WORK INSTRUCTION :: Here is a block of records. Copy every one of them exactly.
^^^^
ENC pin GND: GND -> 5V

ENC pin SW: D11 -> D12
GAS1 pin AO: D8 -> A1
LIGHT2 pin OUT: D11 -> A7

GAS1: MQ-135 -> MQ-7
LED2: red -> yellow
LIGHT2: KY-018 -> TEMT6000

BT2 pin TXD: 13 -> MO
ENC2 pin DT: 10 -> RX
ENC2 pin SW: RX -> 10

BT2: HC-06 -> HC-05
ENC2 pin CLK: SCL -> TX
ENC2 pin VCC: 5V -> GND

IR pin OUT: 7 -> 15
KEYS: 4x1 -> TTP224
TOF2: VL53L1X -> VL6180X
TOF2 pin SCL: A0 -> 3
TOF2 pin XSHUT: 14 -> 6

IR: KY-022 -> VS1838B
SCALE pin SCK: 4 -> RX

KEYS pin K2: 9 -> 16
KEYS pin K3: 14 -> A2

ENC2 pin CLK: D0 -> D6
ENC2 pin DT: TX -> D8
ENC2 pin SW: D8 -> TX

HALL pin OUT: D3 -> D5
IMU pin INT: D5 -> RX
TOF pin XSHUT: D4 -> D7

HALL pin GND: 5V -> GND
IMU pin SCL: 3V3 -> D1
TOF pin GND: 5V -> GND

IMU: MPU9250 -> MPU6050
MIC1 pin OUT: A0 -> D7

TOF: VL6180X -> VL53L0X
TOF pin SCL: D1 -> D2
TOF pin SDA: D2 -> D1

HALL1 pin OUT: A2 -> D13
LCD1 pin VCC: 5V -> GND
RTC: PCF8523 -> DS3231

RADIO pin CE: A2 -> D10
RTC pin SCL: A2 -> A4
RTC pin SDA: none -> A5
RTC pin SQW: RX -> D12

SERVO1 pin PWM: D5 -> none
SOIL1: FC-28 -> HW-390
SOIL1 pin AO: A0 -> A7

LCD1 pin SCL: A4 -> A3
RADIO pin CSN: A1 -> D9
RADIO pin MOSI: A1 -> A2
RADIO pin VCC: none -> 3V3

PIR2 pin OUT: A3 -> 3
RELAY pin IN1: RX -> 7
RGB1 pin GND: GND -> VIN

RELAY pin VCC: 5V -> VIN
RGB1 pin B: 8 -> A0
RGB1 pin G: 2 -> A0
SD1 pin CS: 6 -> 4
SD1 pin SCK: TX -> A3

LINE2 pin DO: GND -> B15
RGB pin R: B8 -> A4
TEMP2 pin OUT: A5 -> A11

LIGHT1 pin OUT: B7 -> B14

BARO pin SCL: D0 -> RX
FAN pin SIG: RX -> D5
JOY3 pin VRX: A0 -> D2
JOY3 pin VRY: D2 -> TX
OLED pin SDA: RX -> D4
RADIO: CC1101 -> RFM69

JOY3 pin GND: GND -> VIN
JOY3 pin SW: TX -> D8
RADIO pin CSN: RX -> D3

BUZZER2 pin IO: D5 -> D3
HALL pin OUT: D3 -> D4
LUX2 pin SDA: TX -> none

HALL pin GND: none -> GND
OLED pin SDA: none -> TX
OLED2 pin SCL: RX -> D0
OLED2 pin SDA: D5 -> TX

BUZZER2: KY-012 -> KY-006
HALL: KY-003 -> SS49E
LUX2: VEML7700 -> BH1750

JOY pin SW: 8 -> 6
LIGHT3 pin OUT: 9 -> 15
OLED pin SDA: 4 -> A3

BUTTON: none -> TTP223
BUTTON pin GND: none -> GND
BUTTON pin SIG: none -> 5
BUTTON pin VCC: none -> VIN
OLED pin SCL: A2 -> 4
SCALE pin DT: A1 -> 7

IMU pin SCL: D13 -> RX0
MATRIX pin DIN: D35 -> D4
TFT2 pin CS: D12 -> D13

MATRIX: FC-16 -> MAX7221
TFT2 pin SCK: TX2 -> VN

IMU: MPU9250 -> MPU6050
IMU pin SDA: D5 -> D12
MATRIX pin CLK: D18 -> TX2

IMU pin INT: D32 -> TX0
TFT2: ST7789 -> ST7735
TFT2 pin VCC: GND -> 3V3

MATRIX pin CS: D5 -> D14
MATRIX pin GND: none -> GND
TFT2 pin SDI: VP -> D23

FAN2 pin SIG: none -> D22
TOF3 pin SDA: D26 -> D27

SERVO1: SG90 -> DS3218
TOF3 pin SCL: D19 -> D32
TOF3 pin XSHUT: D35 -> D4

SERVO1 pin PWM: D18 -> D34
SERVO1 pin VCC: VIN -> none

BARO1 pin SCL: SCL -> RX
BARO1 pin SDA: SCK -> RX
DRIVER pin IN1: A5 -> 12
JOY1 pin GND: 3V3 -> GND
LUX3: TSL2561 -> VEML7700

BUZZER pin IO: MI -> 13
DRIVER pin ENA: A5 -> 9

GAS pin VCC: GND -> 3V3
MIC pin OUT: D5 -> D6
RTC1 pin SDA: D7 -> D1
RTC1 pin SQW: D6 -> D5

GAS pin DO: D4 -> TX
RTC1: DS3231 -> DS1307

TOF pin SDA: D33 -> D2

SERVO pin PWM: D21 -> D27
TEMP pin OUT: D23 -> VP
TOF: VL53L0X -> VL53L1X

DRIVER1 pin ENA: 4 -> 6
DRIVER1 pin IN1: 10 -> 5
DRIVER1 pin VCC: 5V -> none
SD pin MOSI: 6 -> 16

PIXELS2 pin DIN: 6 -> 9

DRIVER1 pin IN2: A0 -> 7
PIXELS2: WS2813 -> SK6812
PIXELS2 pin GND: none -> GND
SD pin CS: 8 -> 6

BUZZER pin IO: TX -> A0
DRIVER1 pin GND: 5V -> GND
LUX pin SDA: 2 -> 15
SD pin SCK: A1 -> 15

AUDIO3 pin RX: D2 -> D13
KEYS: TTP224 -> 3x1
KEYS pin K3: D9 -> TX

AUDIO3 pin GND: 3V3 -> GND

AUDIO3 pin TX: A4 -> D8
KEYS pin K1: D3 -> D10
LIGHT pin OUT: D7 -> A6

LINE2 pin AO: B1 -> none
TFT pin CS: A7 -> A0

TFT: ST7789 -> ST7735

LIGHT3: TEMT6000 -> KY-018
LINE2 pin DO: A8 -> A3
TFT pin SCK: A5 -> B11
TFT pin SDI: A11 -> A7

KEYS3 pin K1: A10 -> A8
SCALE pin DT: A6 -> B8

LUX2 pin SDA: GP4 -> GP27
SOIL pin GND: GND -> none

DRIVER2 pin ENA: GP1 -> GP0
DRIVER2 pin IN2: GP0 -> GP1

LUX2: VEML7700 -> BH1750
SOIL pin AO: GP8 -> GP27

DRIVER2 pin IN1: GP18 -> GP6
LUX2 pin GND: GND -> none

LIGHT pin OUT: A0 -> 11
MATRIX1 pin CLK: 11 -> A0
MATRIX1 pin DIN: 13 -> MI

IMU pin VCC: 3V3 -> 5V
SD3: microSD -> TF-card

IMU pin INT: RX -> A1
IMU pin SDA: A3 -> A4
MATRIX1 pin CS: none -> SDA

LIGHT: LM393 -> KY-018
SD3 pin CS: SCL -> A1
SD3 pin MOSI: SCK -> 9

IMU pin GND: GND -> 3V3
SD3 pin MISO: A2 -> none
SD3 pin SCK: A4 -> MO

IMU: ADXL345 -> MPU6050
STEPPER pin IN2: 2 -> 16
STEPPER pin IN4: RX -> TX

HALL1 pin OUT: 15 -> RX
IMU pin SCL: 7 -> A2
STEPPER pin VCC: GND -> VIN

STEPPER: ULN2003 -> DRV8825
^^^^
ANSWER ::
ENC pin GND: GND -> 5V

ENC pin SW: D11 -> D12
GAS1 pin AO: D8 -> A1
LIGHT2 pin OUT: D11 -> A7

GAS1: MQ-135 -> MQ-7
LED2: red -> yellow
LIGHT2: KY-018 -> TEMT6000

BT2 pin TXD: 13 -> MO
ENC2 pin DT: 10 -> RX
ENC2 pin SW: RX -> 10

BT2: HC-06 -> HC-05
ENC2 pin CLK: SCL -> TX
ENC2 pin VCC: 5V -> GND

IR pin OUT: 7 -> 15
KEYS: 4x1 -> TTP224
TOF2: VL53L1X -> VL6180X
TOF2 pin SCL: A0 -> 3
TOF2 pin XSHUT: 14 -> 6

IR: KY-022 -> VS1838B
SCALE pin SCK: 4 -> RX

KEYS pin K2: 9 -> 16
KEYS pin K3: 14 -> A2

ENC2 pin CLK: D0 -> D6
ENC2 pin DT: TX -> D8
ENC2 pin SW: D8 -> TX

HALL pin OUT: D3 -> D5
IMU pin INT: D5 -> RX
TOF pin XSHUT: D4 -> D7

HALL pin GND: 5V -> GND
IMU pin SCL: 3V3 -> D1
TOF pin GND: 5V -> GND

IMU: MPU9250 -> MPU6050
MIC1 pin OUT: A0 -> D7

TOF: VL6180X -> VL53L0X
TOF pin SCL: D1 -> D2
TOF pin SDA: D2 -> D1

HALL1 pin OUT: A2 -> D13
LCD1 pin VCC: 5V -> GND
RTC: PCF8523 -> DS3231

RADIO pin CE: A2 -> D10
RTC pin SCL: A2 -> A4
RTC pin SDA: none -> A5
RTC pin SQW: RX -> D12

SERVO1 pin PWM: D5 -> none
SOIL1: FC-28 -> HW-390
SOIL1 pin AO: A0 -> A7

LCD1 pin SCL: A4 -> A3
RADIO pin CSN: A1 -> D9
RADIO pin MOSI: A1 -> A2
RADIO pin VCC: none -> 3V3

PIR2 pin OUT: A3 -> 3
RELAY pin IN1: RX -> 7
RGB1 pin GND: GND -> VIN

RELAY pin VCC: 5V -> VIN
RGB1 pin B: 8 -> A0
RGB1 pin G: 2 -> A0
SD1 pin CS: 6 -> 4
SD1 pin SCK: TX -> A3

LINE2 pin DO: GND -> B15
RGB pin R: B8 -> A4
TEMP2 pin OUT: A5 -> A11

LIGHT1 pin OUT: B7 -> B14

BARO pin SCL: D0 -> RX
FAN pin SIG: RX -> D5
JOY3 pin VRX: A0 -> D2
JOY3 pin VRY: D2 -> TX
OLED pin SDA: RX -> D4
RADIO: CC1101 -> RFM69

JOY3 pin GND: GND -> VIN
JOY3 pin SW: TX -> D8
RADIO pin CSN: RX -> D3

BUZZER2 pin IO: D5 -> D3
HALL pin OUT: D3 -> D4
LUX2 pin SDA: TX -> none

HALL pin GND: none -> GND
OLED pin SDA: none -> TX
OLED2 pin SCL: RX -> D0
OLED2 pin SDA: D5 -> TX

BUZZER2: KY-012 -> KY-006
HALL: KY-003 -> SS49E
LUX2: VEML7700 -> BH1750

JOY pin SW: 8 -> 6
LIGHT3 pin OUT: 9 -> 15
OLED pin SDA: 4 -> A3

BUTTON: none -> TTP223
BUTTON pin GND: none -> GND
BUTTON pin SIG: none -> 5
BUTTON pin VCC: none -> VIN
OLED pin SCL: A2 -> 4
SCALE pin DT: A1 -> 7

IMU pin SCL: D13 -> RX0
MATRIX pin DIN: D35 -> D4
TFT2 pin CS: D12 -> D13

MATRIX: FC-16 -> MAX7221
TFT2 pin SCK: TX2 -> VN

IMU: MPU9250 -> MPU6050
IMU pin SDA: D5 -> D12
MATRIX pin CLK: D18 -> TX2

IMU pin INT: D32 -> TX0
TFT2: ST7789 -> ST7735
TFT2 pin VCC: GND -> 3V3

MATRIX pin CS: D5 -> D14
MATRIX pin GND: none -> GND
TFT2 pin SDI: VP -> D23

FAN2 pin SIG: none -> D22
TOF3 pin SDA: D26 -> D27

SERVO1: SG90 -> DS3218
TOF3 pin SCL: D19 -> D32
TOF3 pin XSHUT: D35 -> D4

SERVO1 pin PWM: D18 -> D34
SERVO1 pin VCC: VIN -> none

BARO1 pin SCL: SCL -> RX
BARO1 pin SDA: SCK -> RX
DRIVER pin IN1: A5 -> 12
JOY1 pin GND: 3V3 -> GND
LUX3: TSL2561 -> VEML7700

BUZZER pin IO: MI -> 13
DRIVER pin ENA: A5 -> 9

GAS pin VCC: GND -> 3V3
MIC pin OUT: D5 -> D6
RTC1 pin SDA: D7 -> D1
RTC1 pin SQW: D6 -> D5

GAS pin DO: D4 -> TX
RTC1: DS3231 -> DS1307

TOF pin SDA: D33 -> D2

SERVO pin PWM: D21 -> D27
TEMP pin OUT: D23 -> VP
TOF: VL53L0X -> VL53L1X

DRIVER1 pin ENA: 4 -> 6
DRIVER1 pin IN1: 10 -> 5
DRIVER1 pin VCC: 5V -> none
SD pin MOSI: 6 -> 16

PIXELS2 pin DIN: 6 -> 9

DRIVER1 pin IN2: A0 -> 7
PIXELS2: WS2813 -> SK6812
PIXELS2 pin GND: none -> GND
SD pin CS: 8 -> 6

BUZZER pin IO: TX -> A0
DRIVER1 pin GND: 5V -> GND
LUX pin SDA: 2 -> 15
SD pin SCK: A1 -> 15

AUDIO3 pin RX: D2 -> D13
KEYS: TTP224 -> 3x1
KEYS pin K3: D9 -> TX

AUDIO3 pin GND: 3V3 -> GND

AUDIO3 pin TX: A4 -> D8
KEYS pin K1: D3 -> D10
LIGHT pin OUT: D7 -> A6

LINE2 pin AO: B1 -> none
TFT pin CS: A7 -> A0

TFT: ST7789 -> ST7735

LIGHT3: TEMT6000 -> KY-018
LINE2 pin DO: A8 -> A3
TFT pin SCK: A5 -> B11
TFT pin SDI: A11 -> A7

KEYS3 pin K1: A10 -> A8
SCALE pin DT: A6 -> B8

LUX2 pin SDA: GP4 -> GP27
SOIL pin GND: GND -> none

DRIVER2 pin ENA: GP1 -> GP0
DRIVER2 pin IN2: GP0 -> GP1

LUX2: VEML7700 -> BH1750
SOIL pin AO: GP8 -> GP27

DRIVER2 pin IN1: GP18 -> GP6
LUX2 pin GND: GND -> none

LIGHT pin OUT: A0 -> 11
MATRIX1 pin CLK: 11 -> A0
MATRIX1 pin DIN: 13 -> MI

IMU pin VCC: 3V3 -> 5V
SD3: microSD -> TF-card

IMU pin INT: RX -> A1
IMU pin SDA: A3 -> A4
MATRIX1 pin CS: none -> SDA

LIGHT: LM393 -> KY-018
SD3 pin CS: SCL -> A1
SD3 pin MOSI: SCK -> 9

IMU pin GND: GND -> 3V3
SD3 pin MISO: A2 -> none
SD3 pin SCK: A4 -> MO

IMU: ADXL345 -> MPU6050
STEPPER pin IN2: 2 -> 16
STEPPER pin IN4: RX -> TX

HALL1 pin OUT: 15 -> RX
IMU pin SCL: 7 -> A2
STEPPER pin VCC: GND -> VIN

STEPPER: ULN2003 -> DRV8825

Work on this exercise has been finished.